Work to be completed: Copy out every line of the data exactly; do not include the images.

Given data:
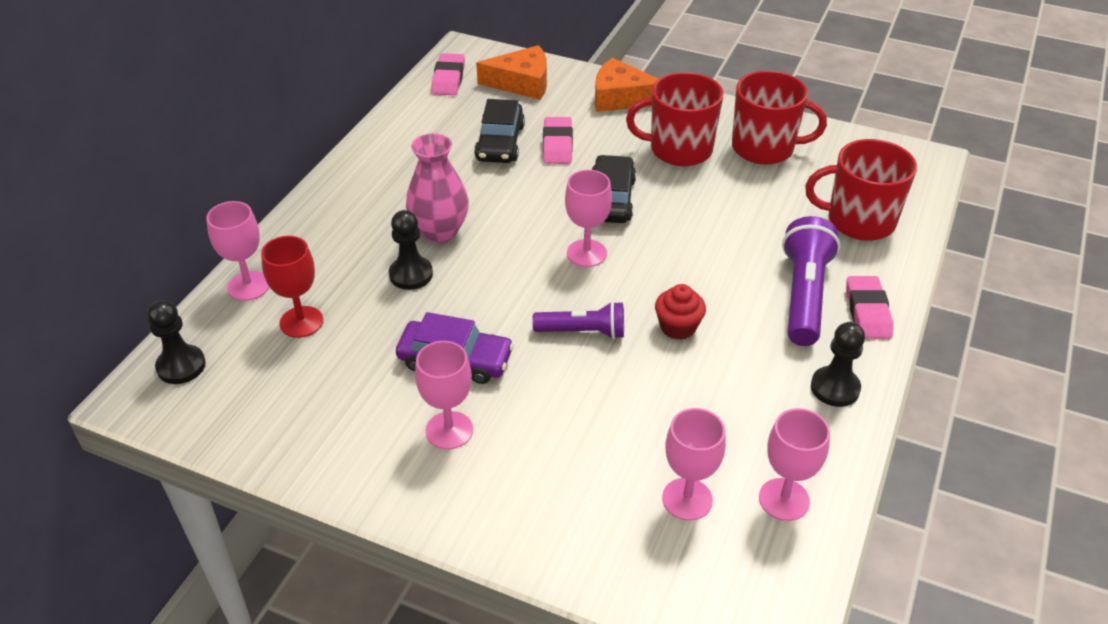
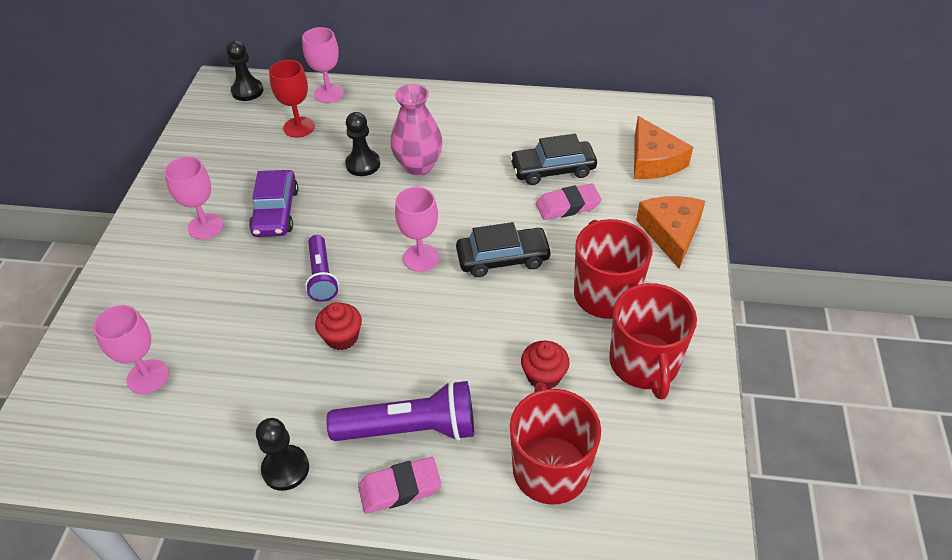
camera: 75 degrees right, 5 degrees up
(448, 79) = (631, 115): pink eraser -> none
(763, 204) = (543, 376): none -> red cupcake
(784, 499) = (149, 443): pink goblet -> none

The completed task:
camera: 75 degrees right, 5 degrees up
(448, 79) = (631, 115): pink eraser -> none
(763, 204) = (543, 376): none -> red cupcake
(784, 499) = (149, 443): pink goblet -> none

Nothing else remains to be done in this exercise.